:: Work instruction ::
The line with "IMU1 pin GND: GND -> none" through the last line of the entries: give these again exactly, and only these, without any pictures.

═══ Material for this exercise

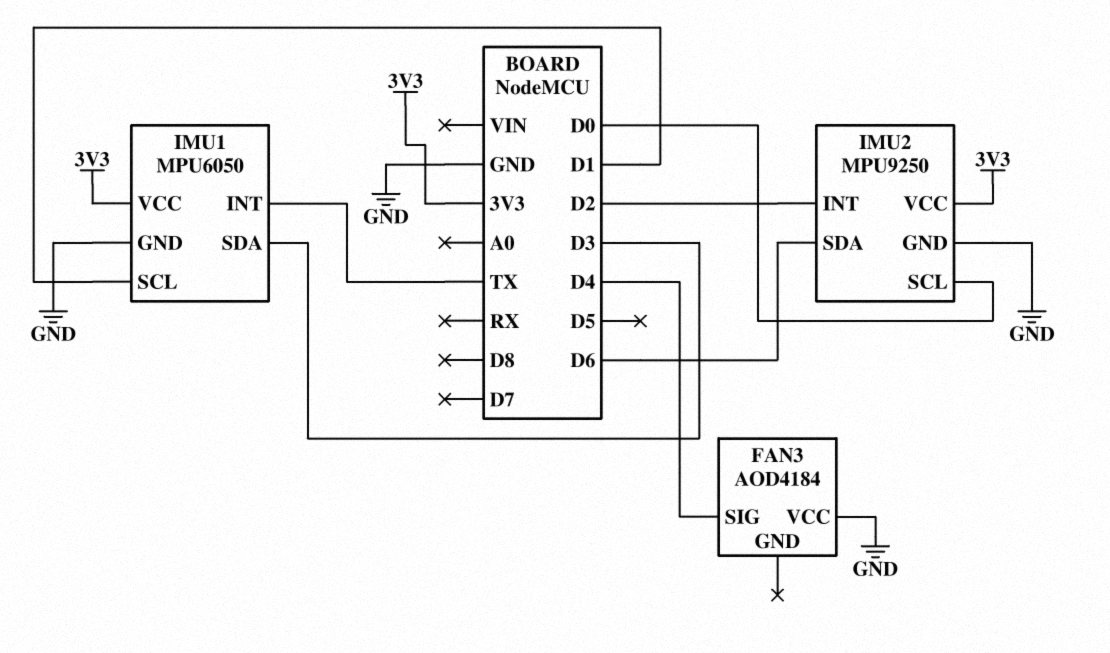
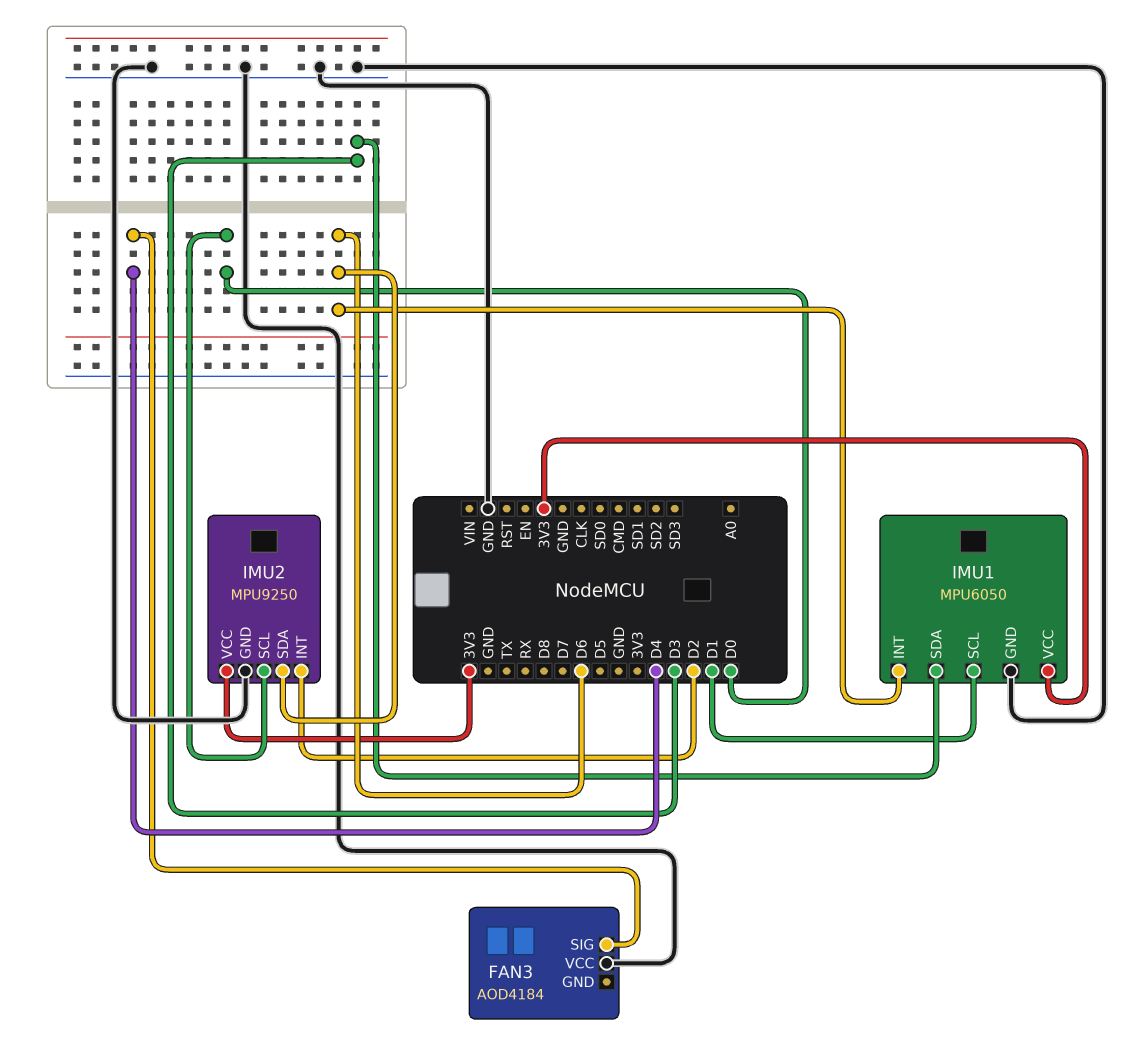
IMU1 pin INT: TX -> D6

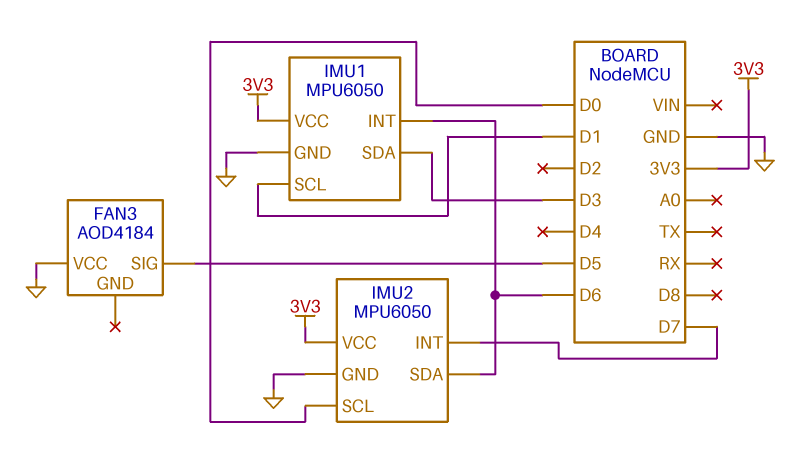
FAN3 pin SIG: D4 -> D5
IMU2: MPU9250 -> MPU6050
IMU2 pin INT: D2 -> D7

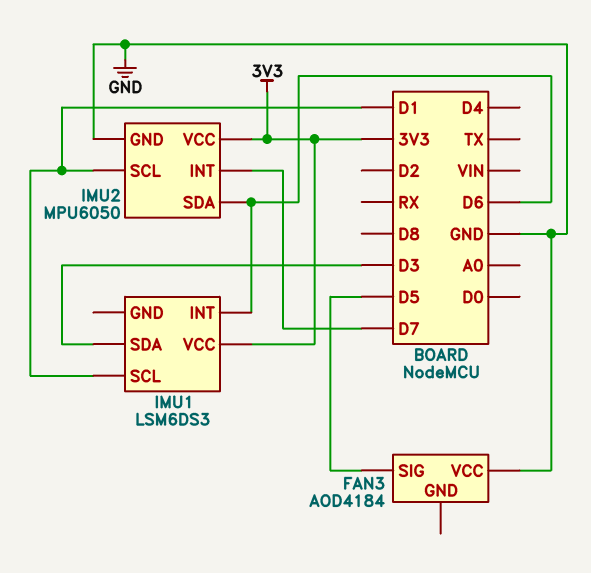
IMU1: MPU6050 -> LSM6DS3
IMU1 pin GND: GND -> none
IMU2 pin SCL: D0 -> D1

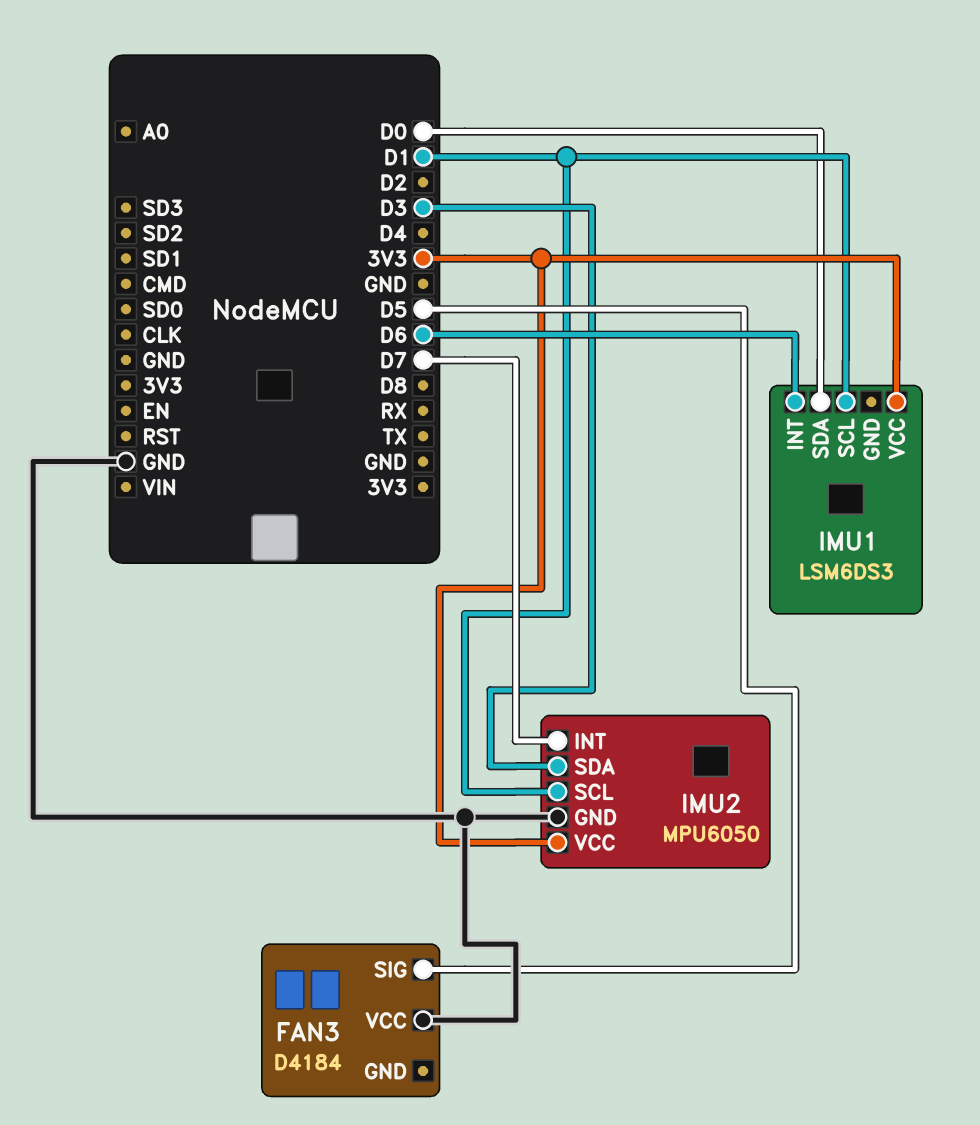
FAN3: AOD4184 -> D4184
IMU1 pin SDA: D3 -> D0
IMU2 pin SDA: D6 -> D3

══════

:: Response to the exercise ::
IMU1 pin GND: GND -> none
IMU2 pin SCL: D0 -> D1

FAN3: AOD4184 -> D4184
IMU1 pin SDA: D3 -> D0
IMU2 pin SDA: D6 -> D3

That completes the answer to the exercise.